##### Records supplied

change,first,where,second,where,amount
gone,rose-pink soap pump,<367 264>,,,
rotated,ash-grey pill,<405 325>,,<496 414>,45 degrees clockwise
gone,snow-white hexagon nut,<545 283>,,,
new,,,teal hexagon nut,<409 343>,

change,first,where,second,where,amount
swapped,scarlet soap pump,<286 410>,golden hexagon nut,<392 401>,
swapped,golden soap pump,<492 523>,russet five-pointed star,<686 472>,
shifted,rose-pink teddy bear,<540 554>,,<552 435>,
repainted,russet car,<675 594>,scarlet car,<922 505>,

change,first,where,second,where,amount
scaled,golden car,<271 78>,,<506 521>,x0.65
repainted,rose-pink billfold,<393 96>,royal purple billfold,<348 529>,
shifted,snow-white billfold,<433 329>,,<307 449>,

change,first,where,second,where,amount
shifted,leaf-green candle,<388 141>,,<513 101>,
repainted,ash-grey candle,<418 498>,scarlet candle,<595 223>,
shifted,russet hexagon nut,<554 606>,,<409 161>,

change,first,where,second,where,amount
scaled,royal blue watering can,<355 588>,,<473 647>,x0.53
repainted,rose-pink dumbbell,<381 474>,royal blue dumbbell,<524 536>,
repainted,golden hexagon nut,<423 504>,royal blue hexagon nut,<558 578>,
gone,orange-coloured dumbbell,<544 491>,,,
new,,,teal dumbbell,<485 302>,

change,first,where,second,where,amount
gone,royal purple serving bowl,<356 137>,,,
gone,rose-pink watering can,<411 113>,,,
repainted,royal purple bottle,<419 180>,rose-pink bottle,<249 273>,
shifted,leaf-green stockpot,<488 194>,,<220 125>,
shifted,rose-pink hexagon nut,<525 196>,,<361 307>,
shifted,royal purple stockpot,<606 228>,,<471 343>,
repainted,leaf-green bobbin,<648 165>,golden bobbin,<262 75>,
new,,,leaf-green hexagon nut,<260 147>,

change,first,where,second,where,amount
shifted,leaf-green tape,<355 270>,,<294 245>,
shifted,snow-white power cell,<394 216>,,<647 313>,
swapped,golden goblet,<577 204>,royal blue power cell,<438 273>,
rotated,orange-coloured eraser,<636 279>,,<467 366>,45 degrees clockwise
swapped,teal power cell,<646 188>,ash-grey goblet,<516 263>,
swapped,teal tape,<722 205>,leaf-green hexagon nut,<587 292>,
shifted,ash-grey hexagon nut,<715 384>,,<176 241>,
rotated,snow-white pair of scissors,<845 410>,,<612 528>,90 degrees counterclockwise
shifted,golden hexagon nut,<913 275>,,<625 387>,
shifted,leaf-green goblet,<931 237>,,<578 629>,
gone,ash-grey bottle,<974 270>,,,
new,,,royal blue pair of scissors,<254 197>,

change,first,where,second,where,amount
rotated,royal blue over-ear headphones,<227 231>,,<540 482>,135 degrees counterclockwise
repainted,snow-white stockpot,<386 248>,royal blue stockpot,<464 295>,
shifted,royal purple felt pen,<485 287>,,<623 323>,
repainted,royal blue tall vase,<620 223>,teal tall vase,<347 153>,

##########

What you should do: Repeat every record, keeping each word and mark exactly as it is.

Finished exercise:
change,first,where,second,where,amount
gone,rose-pink soap pump,<367 264>,,,
rotated,ash-grey pill,<405 325>,,<496 414>,45 degrees clockwise
gone,snow-white hexagon nut,<545 283>,,,
new,,,teal hexagon nut,<409 343>,

change,first,where,second,where,amount
swapped,scarlet soap pump,<286 410>,golden hexagon nut,<392 401>,
swapped,golden soap pump,<492 523>,russet five-pointed star,<686 472>,
shifted,rose-pink teddy bear,<540 554>,,<552 435>,
repainted,russet car,<675 594>,scarlet car,<922 505>,

change,first,where,second,where,amount
scaled,golden car,<271 78>,,<506 521>,x0.65
repainted,rose-pink billfold,<393 96>,royal purple billfold,<348 529>,
shifted,snow-white billfold,<433 329>,,<307 449>,

change,first,where,second,where,amount
shifted,leaf-green candle,<388 141>,,<513 101>,
repainted,ash-grey candle,<418 498>,scarlet candle,<595 223>,
shifted,russet hexagon nut,<554 606>,,<409 161>,

change,first,where,second,where,amount
scaled,royal blue watering can,<355 588>,,<473 647>,x0.53
repainted,rose-pink dumbbell,<381 474>,royal blue dumbbell,<524 536>,
repainted,golden hexagon nut,<423 504>,royal blue hexagon nut,<558 578>,
gone,orange-coloured dumbbell,<544 491>,,,
new,,,teal dumbbell,<485 302>,

change,first,where,second,where,amount
gone,royal purple serving bowl,<356 137>,,,
gone,rose-pink watering can,<411 113>,,,
repainted,royal purple bottle,<419 180>,rose-pink bottle,<249 273>,
shifted,leaf-green stockpot,<488 194>,,<220 125>,
shifted,rose-pink hexagon nut,<525 196>,,<361 307>,
shifted,royal purple stockpot,<606 228>,,<471 343>,
repainted,leaf-green bobbin,<648 165>,golden bobbin,<262 75>,
new,,,leaf-green hexagon nut,<260 147>,

change,first,where,second,where,amount
shifted,leaf-green tape,<355 270>,,<294 245>,
shifted,snow-white power cell,<394 216>,,<647 313>,
swapped,golden goblet,<577 204>,royal blue power cell,<438 273>,
rotated,orange-coloured eraser,<636 279>,,<467 366>,45 degrees clockwise
swapped,teal power cell,<646 188>,ash-grey goblet,<516 263>,
swapped,teal tape,<722 205>,leaf-green hexagon nut,<587 292>,
shifted,ash-grey hexagon nut,<715 384>,,<176 241>,
rotated,snow-white pair of scissors,<845 410>,,<612 528>,90 degrees counterclockwise
shifted,golden hexagon nut,<913 275>,,<625 387>,
shifted,leaf-green goblet,<931 237>,,<578 629>,
gone,ash-grey bottle,<974 270>,,,
new,,,royal blue pair of scissors,<254 197>,

change,first,where,second,where,amount
rotated,royal blue over-ear headphones,<227 231>,,<540 482>,135 degrees counterclockwise
repainted,snow-white stockpot,<386 248>,royal blue stockpot,<464 295>,
shifted,royal purple felt pen,<485 287>,,<623 323>,
repainted,royal blue tall vase,<620 223>,teal tall vase,<347 153>,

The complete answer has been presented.